━━━ Input for this task ━━━
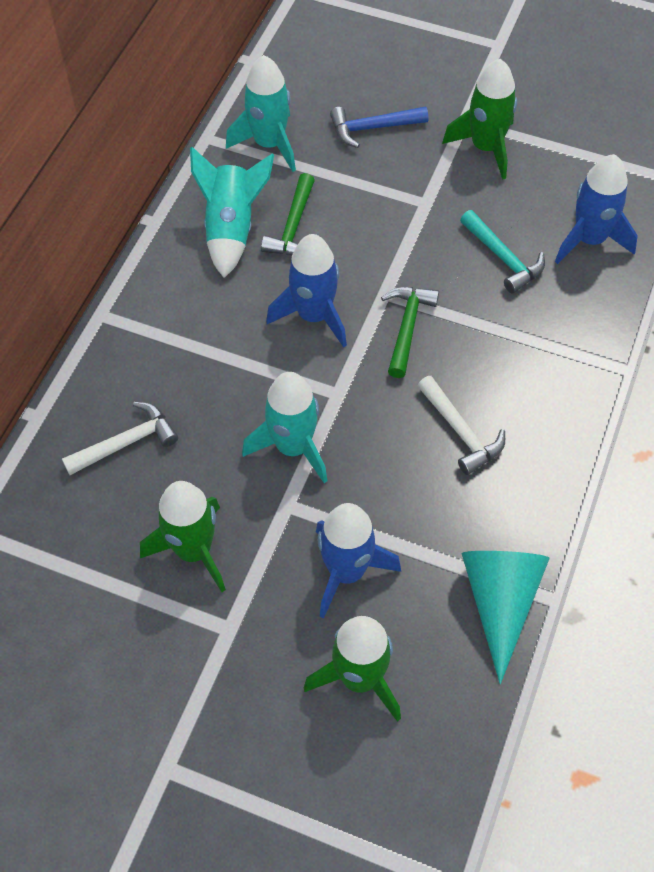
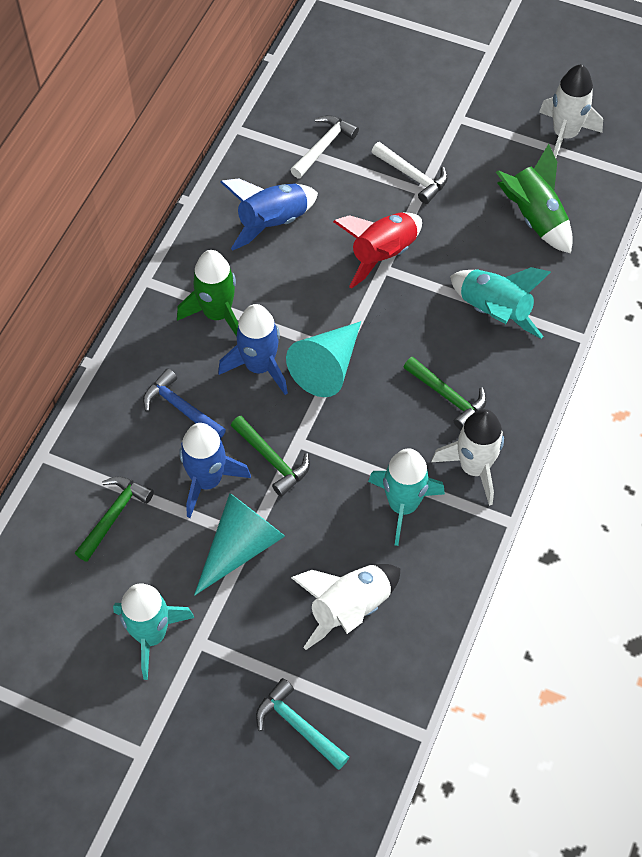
green hammer: [261,173,315,255] [381,287,439,378] = 2 -> [75,476,154,562] [231,416,310,497] [404,357,487,430] = 3
green rocket: [140,481,226,592] [304,616,401,722] [442,59,517,180] = 3 -> [177,250,238,336] [496,144,573,254] = 2
red rocket: none = 0 -> [333,212,422,289] = 1
turquoise cone: [461,551,550,684] = 1 -> [194,493,285,596] [286,321,361,397] = 2
white rocket: none = 0 -> [291,564,400,650] [431,409,504,506] [539,64,603,158] = 3

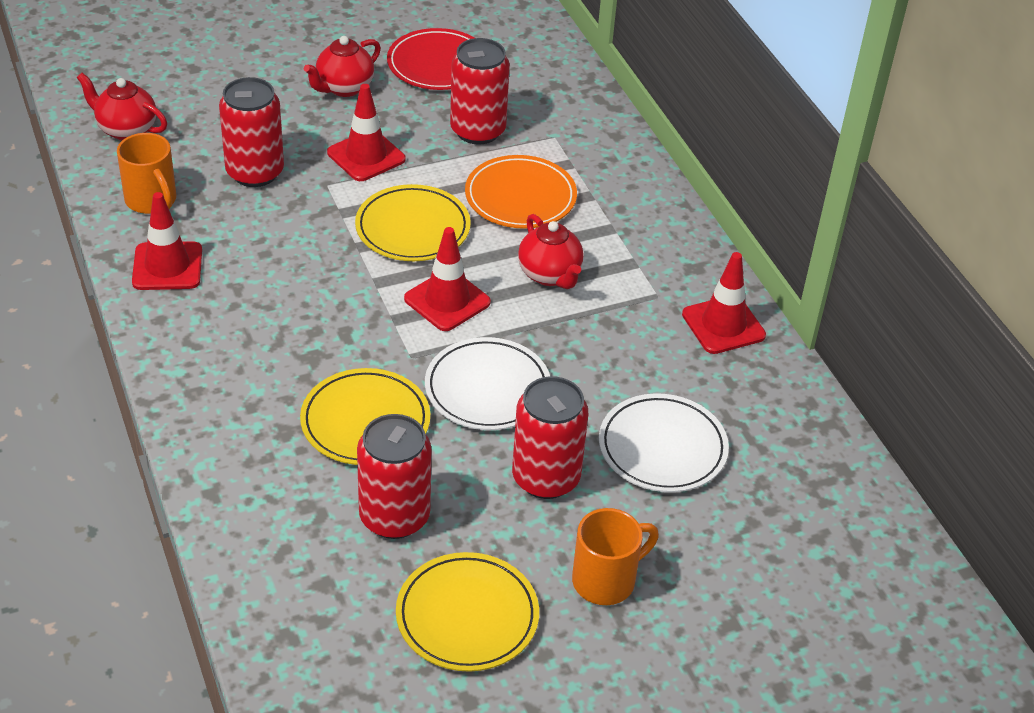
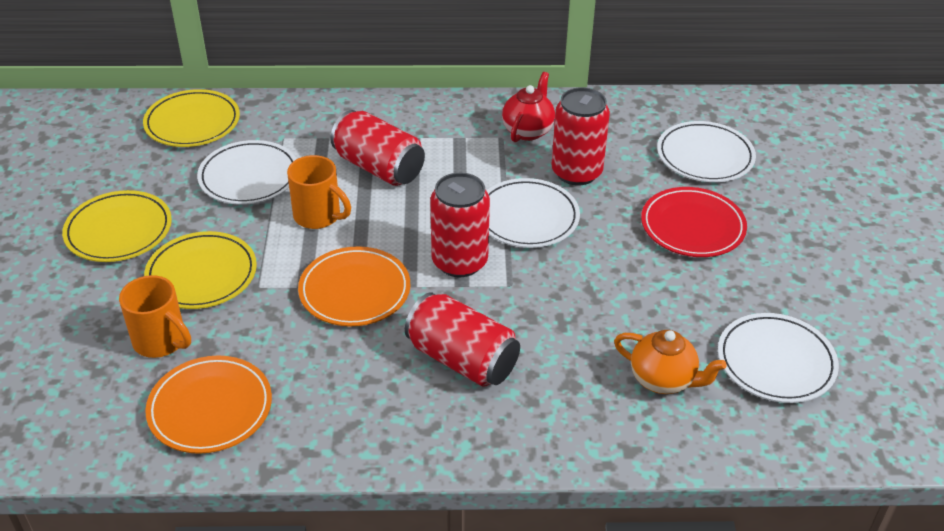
orange plate: [465,155,577,229] = 1 -> [145,356,272,454] [298,246,410,326] = 2
orange teapot: none = 0 -> [614,330,727,394] = 1
red teapot: [77,73,167,140] [304,36,381,97] [518,214,584,289] = 3 -> [502,72,555,142] = 1
red traffic cone: [132,192,202,290] [327,84,406,181] [404,227,491,331] [682,252,766,354] = 4 -> none = 0
white plate: [425,337,550,430] [599,393,729,492] = 2 -> [197,140,297,205] [486,178,580,248] [657,121,756,182] [718,313,839,403] = 4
━━━
Directions for this task: Taking the entries above, write out exactly each line from the one holding "orange teapot: none" to the one holding "red traffic cone: [132,192,202,290]", both included, and stop there.

Your solution:
orange teapot: none = 0 -> [614,330,727,394] = 1
red teapot: [77,73,167,140] [304,36,381,97] [518,214,584,289] = 3 -> [502,72,555,142] = 1
red traffic cone: [132,192,202,290] [327,84,406,181] [404,227,491,331] [682,252,766,354] = 4 -> none = 0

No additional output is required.